## What needs to be done:
Would you please transcribe, exactly as written, the lines of the entries below starting at the one that holds "green semicircle: (319, 1007)" and ending at the one that holds "yellow arrow: (472, 1162)", both included?

============

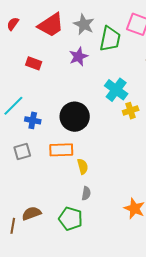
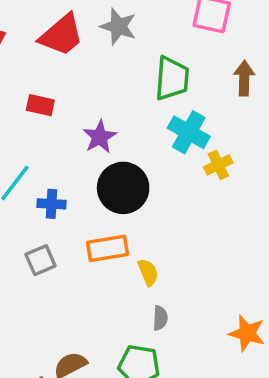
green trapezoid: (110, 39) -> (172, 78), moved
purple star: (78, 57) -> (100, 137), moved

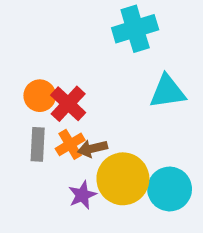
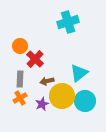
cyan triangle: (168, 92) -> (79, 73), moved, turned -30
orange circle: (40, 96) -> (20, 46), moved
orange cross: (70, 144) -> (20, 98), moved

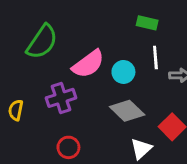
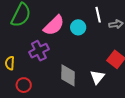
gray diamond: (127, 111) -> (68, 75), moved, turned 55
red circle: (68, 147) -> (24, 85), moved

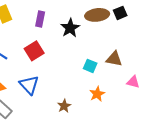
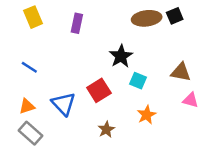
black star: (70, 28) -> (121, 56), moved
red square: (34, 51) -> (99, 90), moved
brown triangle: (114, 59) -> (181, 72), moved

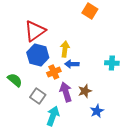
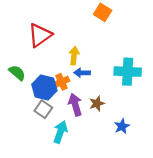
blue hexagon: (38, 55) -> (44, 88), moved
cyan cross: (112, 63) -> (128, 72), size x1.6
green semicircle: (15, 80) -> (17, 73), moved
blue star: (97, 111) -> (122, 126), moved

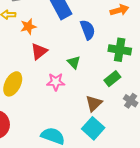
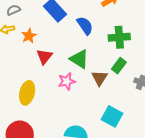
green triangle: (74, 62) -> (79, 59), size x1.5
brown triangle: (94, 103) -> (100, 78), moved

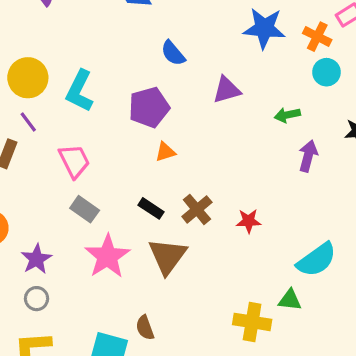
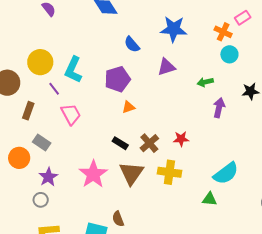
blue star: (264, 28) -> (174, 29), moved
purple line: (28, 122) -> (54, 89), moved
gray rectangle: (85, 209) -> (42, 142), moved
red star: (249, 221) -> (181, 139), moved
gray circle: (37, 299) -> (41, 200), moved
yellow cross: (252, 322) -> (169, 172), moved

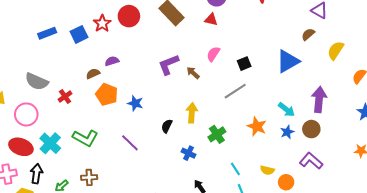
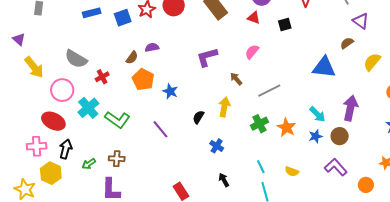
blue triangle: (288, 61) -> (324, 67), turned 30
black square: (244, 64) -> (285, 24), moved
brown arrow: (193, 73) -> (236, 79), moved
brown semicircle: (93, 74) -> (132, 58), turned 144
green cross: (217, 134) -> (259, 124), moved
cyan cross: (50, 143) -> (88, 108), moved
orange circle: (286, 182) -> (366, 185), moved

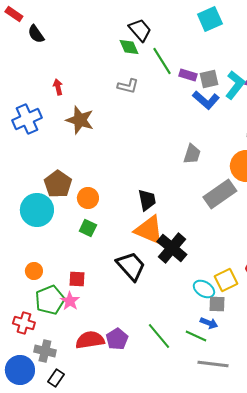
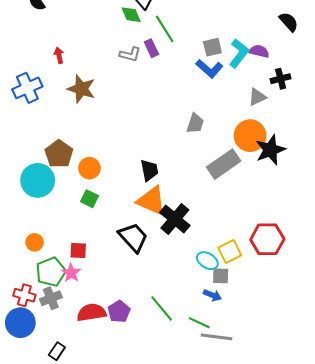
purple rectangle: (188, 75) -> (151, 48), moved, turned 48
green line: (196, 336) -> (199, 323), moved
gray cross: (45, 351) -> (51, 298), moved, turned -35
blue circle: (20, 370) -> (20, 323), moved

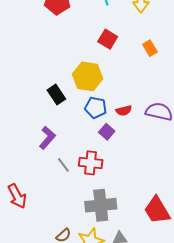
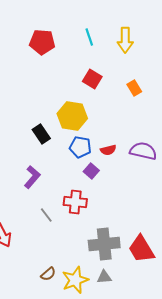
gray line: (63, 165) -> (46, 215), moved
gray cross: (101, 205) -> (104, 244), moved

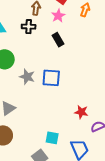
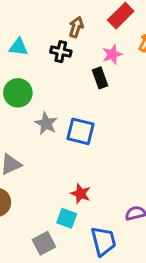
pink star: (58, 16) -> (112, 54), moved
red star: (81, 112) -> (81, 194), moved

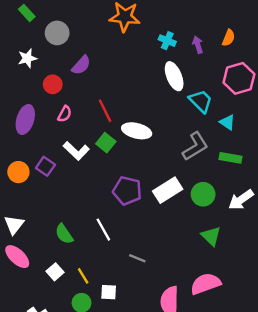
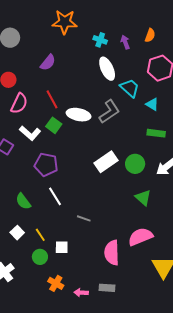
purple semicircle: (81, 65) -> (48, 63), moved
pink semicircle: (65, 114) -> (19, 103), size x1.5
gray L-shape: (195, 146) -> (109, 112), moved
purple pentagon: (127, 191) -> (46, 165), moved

============

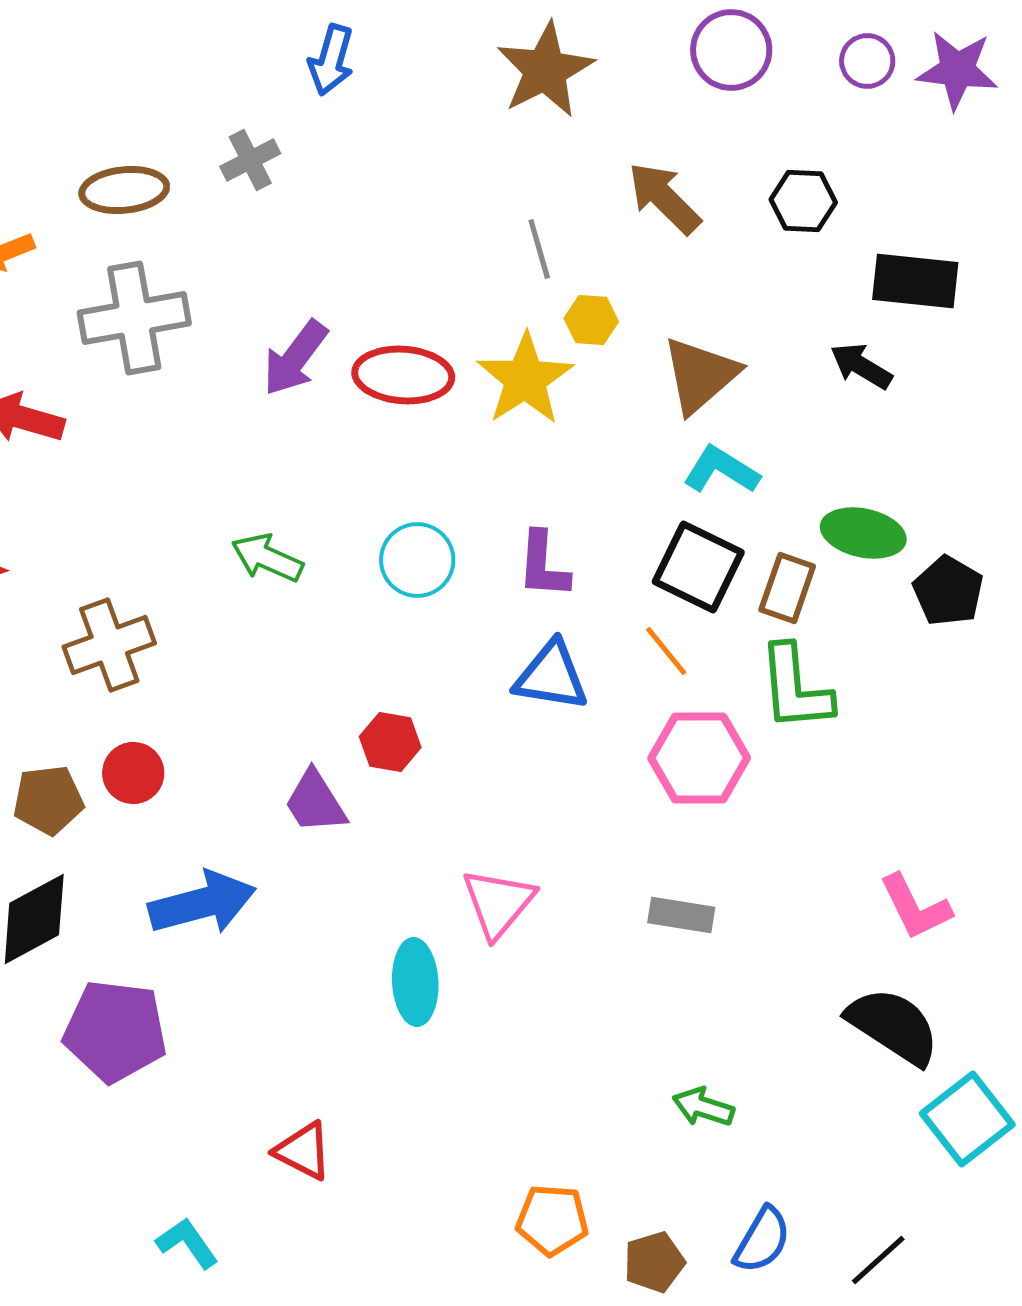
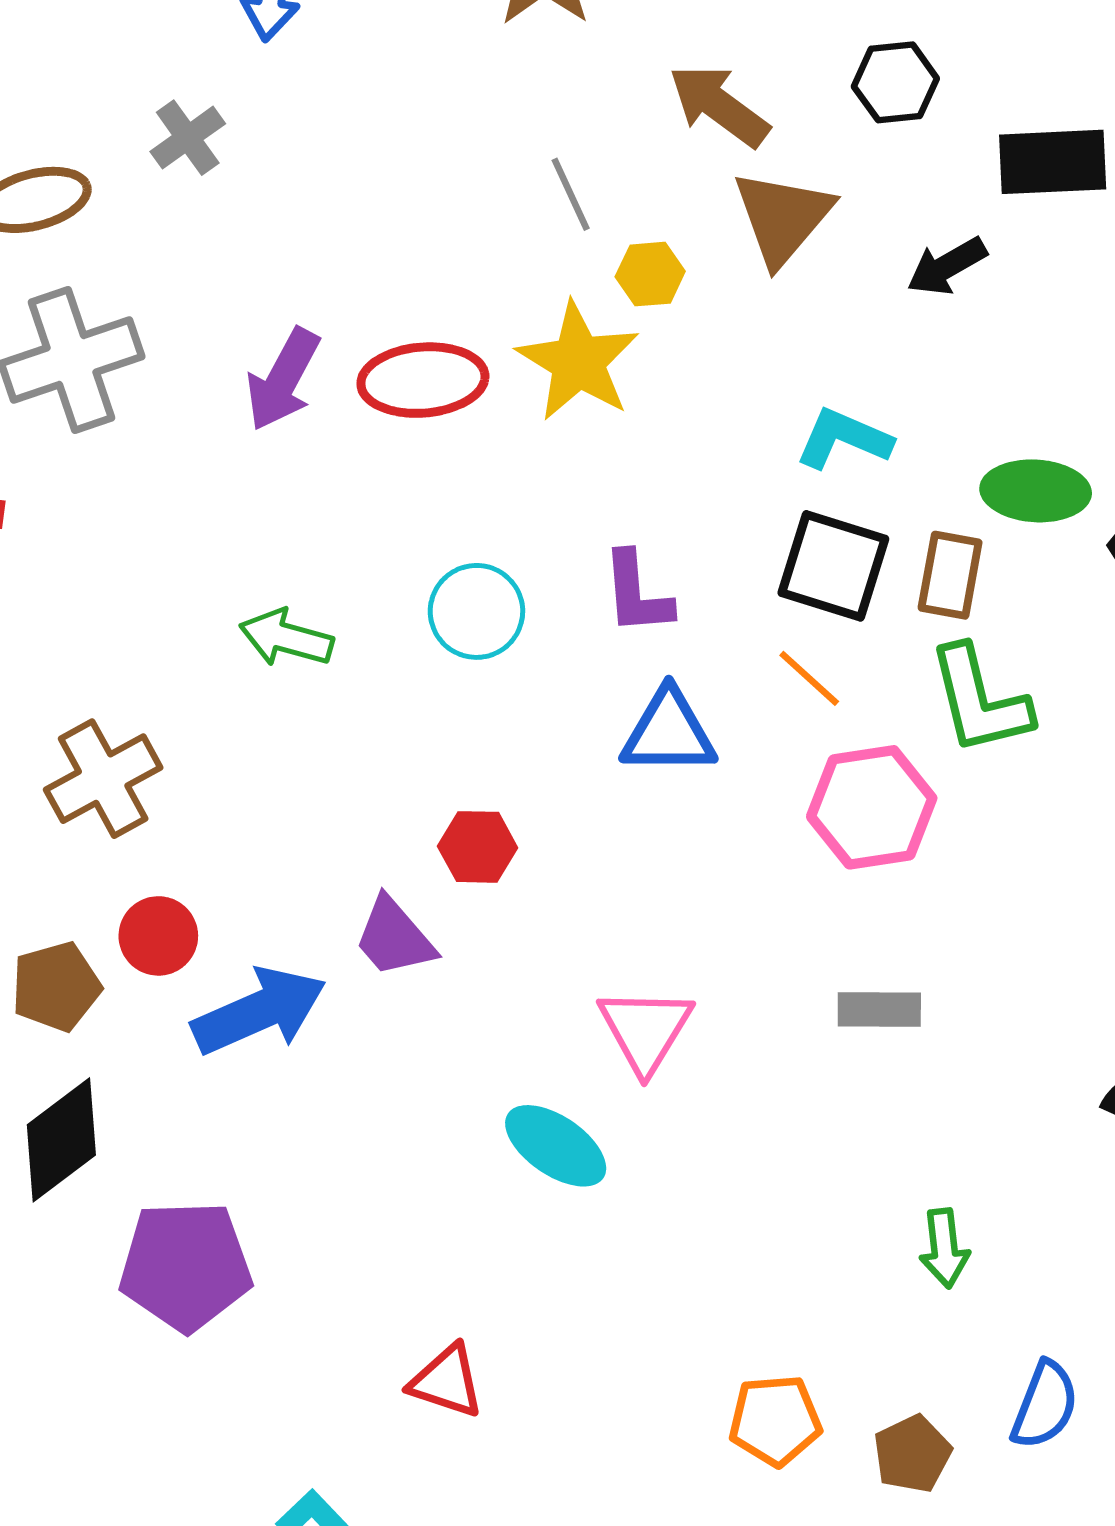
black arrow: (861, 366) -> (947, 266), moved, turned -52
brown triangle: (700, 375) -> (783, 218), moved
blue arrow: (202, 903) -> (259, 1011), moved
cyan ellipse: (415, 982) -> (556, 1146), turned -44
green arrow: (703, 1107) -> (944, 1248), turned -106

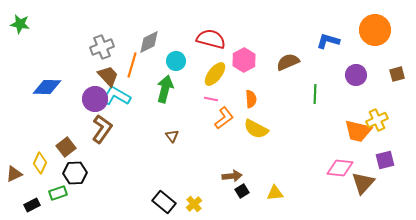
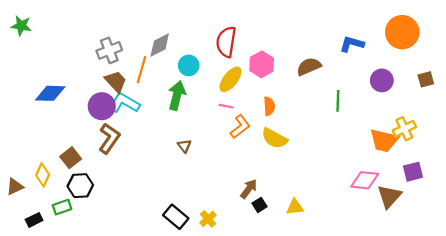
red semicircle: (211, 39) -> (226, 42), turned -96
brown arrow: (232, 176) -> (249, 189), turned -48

============

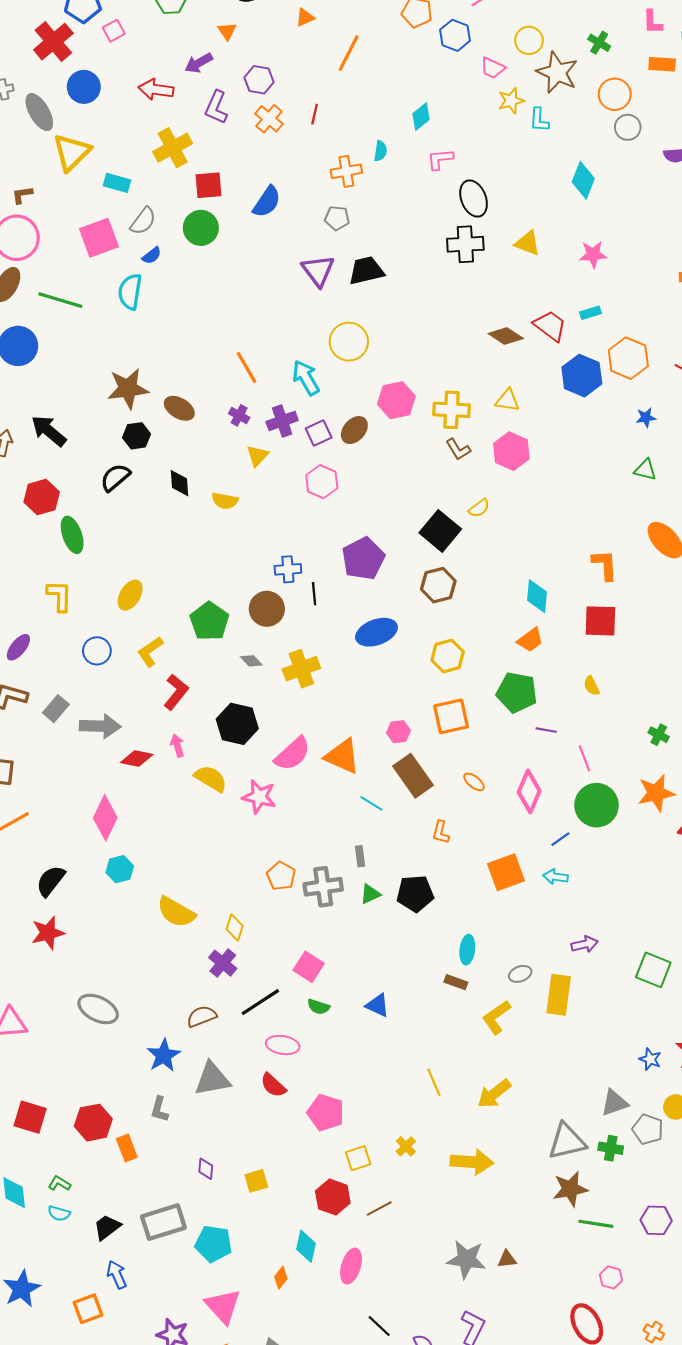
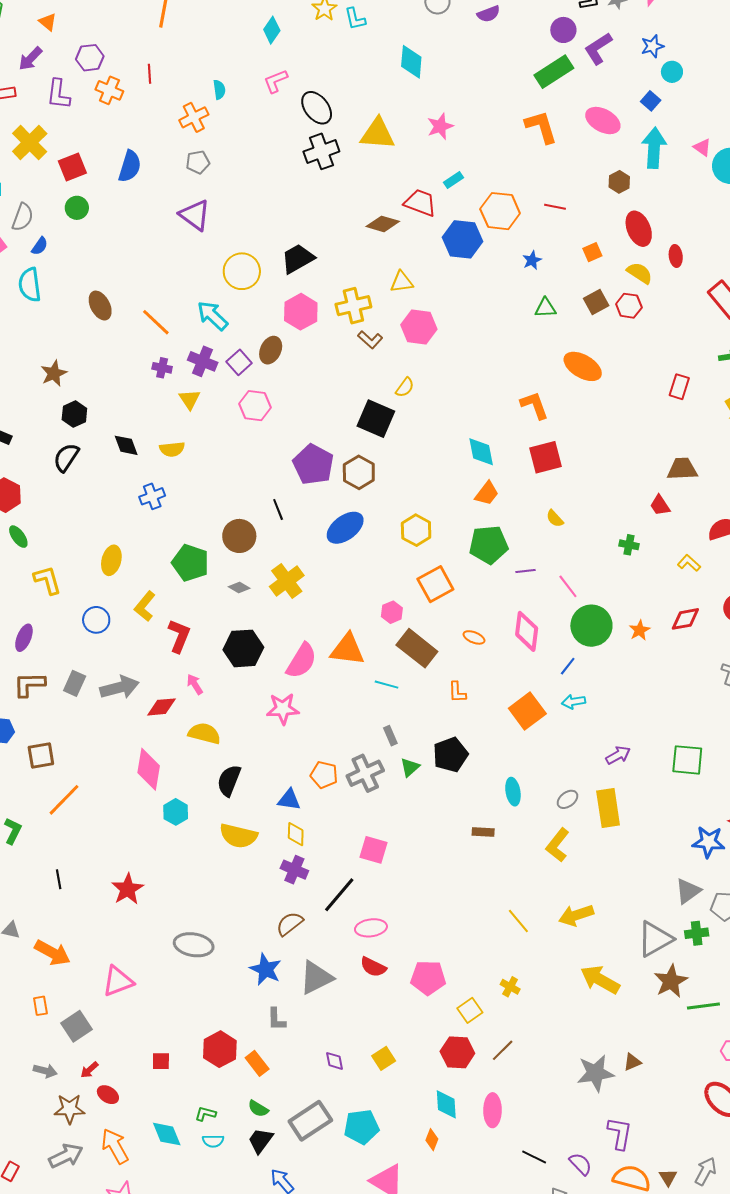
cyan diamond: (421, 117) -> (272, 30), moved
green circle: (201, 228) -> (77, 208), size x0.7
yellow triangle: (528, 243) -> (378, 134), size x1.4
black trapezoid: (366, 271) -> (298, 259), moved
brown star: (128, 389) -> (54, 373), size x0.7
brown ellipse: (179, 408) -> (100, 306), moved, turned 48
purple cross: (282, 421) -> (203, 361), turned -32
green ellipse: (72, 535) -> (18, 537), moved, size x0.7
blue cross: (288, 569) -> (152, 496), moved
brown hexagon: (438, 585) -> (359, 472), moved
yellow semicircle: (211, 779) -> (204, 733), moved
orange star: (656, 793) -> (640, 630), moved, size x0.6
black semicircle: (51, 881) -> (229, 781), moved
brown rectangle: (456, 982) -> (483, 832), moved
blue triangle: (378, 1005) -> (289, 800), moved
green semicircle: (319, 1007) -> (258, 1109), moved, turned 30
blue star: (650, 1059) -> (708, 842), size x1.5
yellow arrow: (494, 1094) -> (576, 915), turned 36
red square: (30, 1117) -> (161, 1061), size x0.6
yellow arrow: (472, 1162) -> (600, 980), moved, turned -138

============

## Task response:
green semicircle: (319, 1007) -> (258, 1109), moved, turned 30
blue star: (650, 1059) -> (708, 842), size x1.5
yellow arrow: (494, 1094) -> (576, 915), turned 36
red square: (30, 1117) -> (161, 1061), size x0.6
yellow arrow: (472, 1162) -> (600, 980), moved, turned -138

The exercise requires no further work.